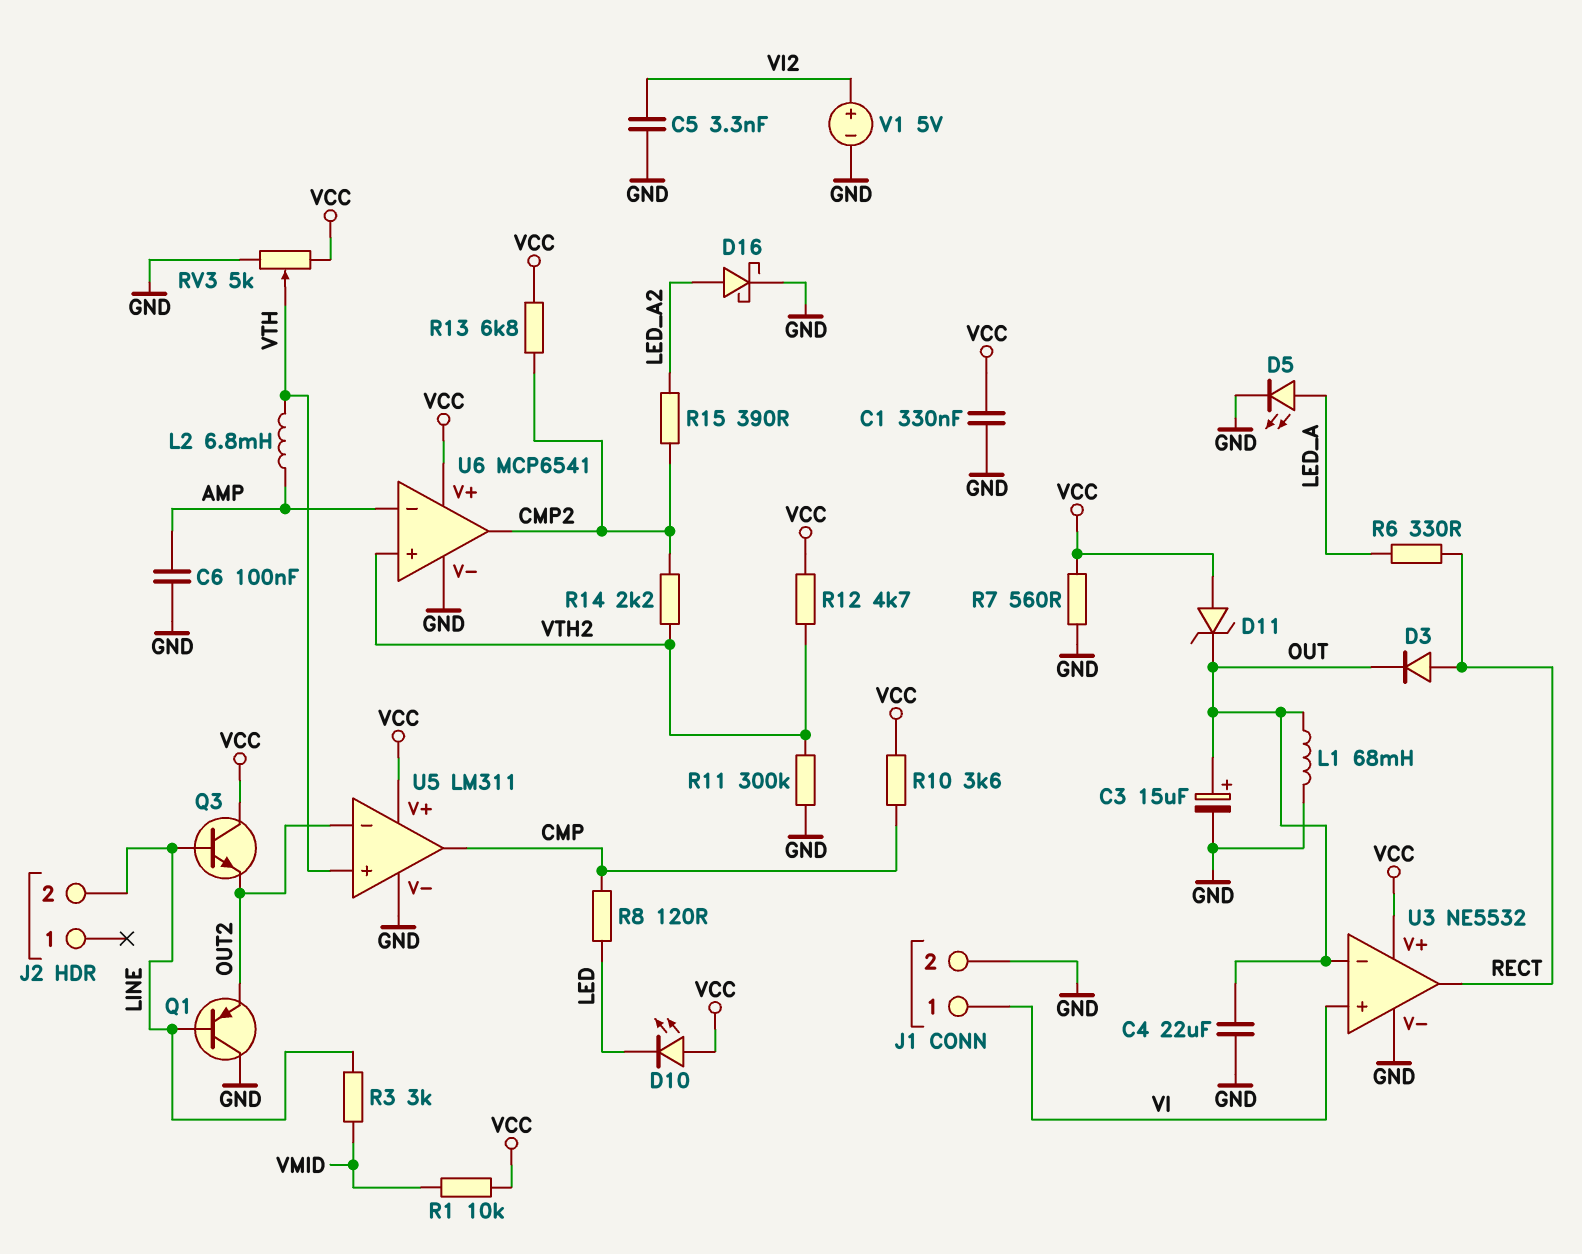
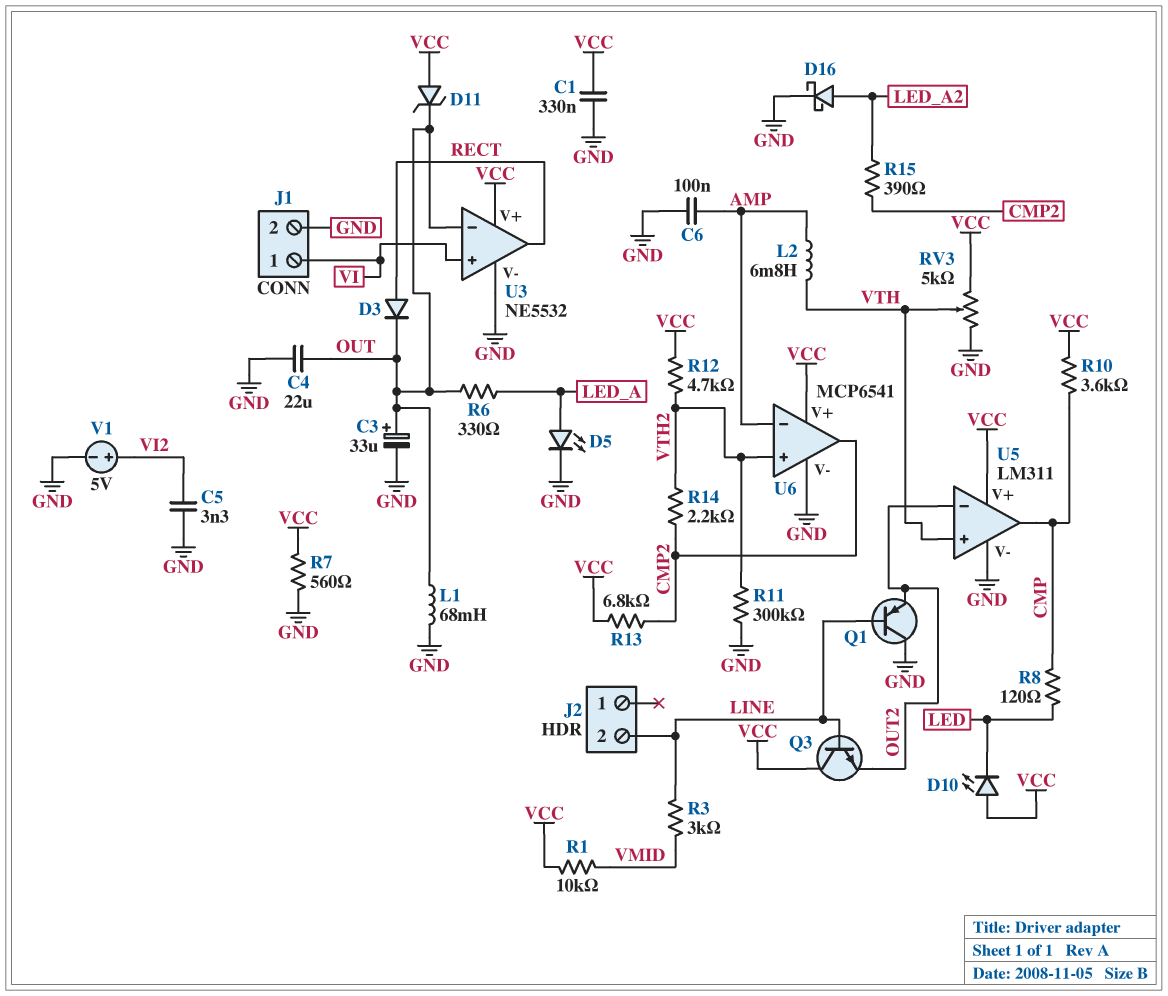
C3: 15uF (plus OUT, minus GND) -> 33uF (plus OUT, minus GND)
R6: 330 (LED_A, RECT) -> 330 (LED_A, OUT)

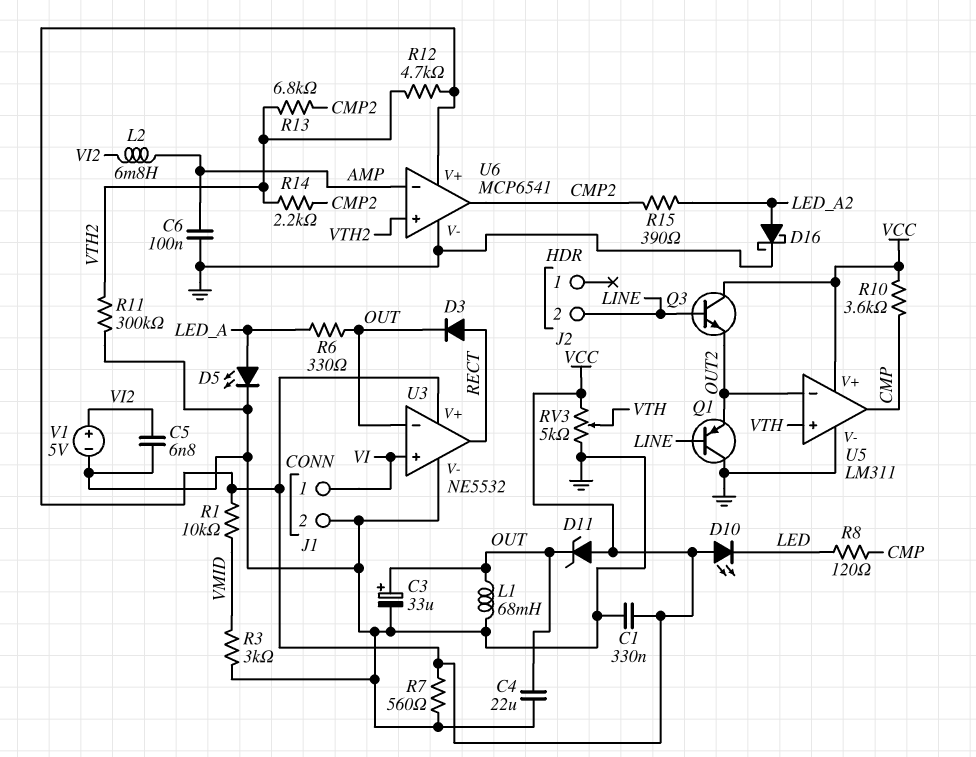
C5: 3.3nF (GND, VI2) -> 6.8nF (GND, VI2)
L2: 6.8mH (AMP, VTH) -> 6.8mH (AMP, VI2)
R3: 3k (LINE, VMID) -> 3k (GND, VMID)
R13: 6.8k (CMP2, VCC) -> 6.8k (CMP2, VTH2)

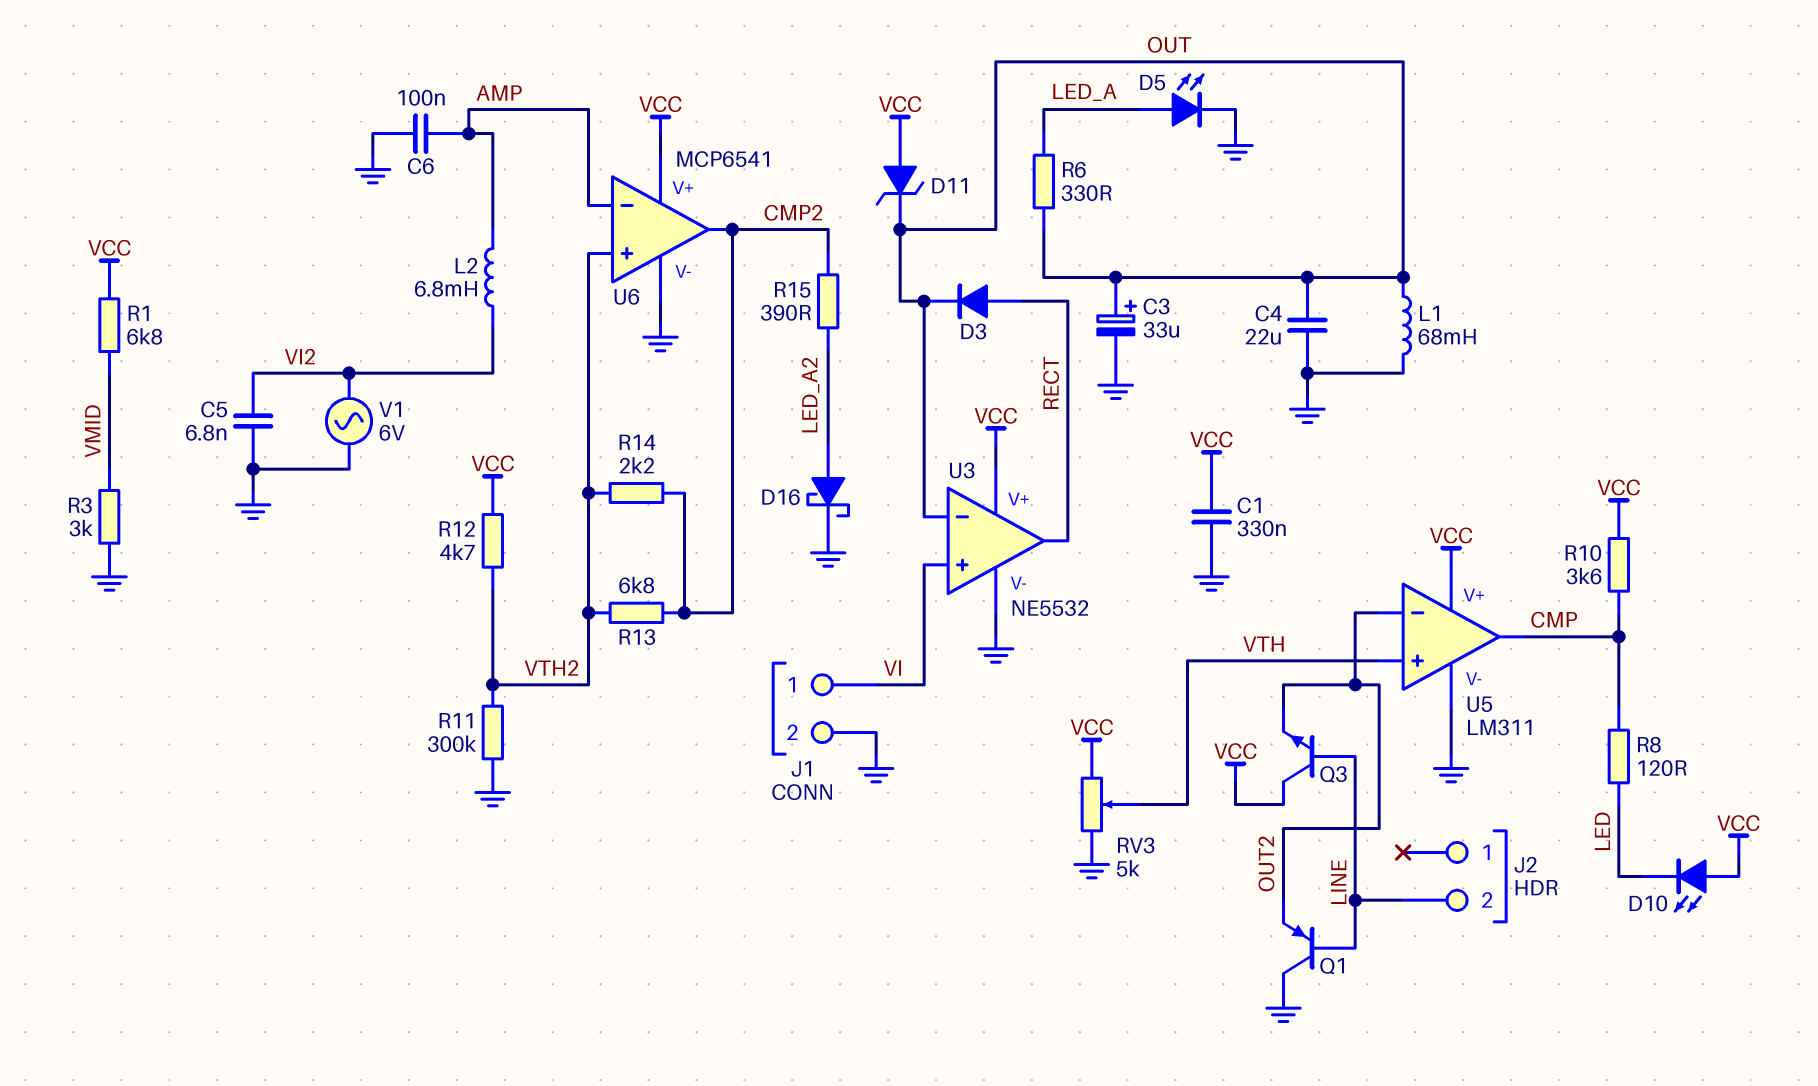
R1: 10k (VCC, VMID) -> 6.8k (VCC, VMID)
R7: 560 (GND, VCC) -> none
V1: 5V (plus VI2, minus GND) -> AC 6V (GND, VI2)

=-=-=

To do:
State the number of lines in the records that include the word "minus", and add nothing to it.

Exercise output:
2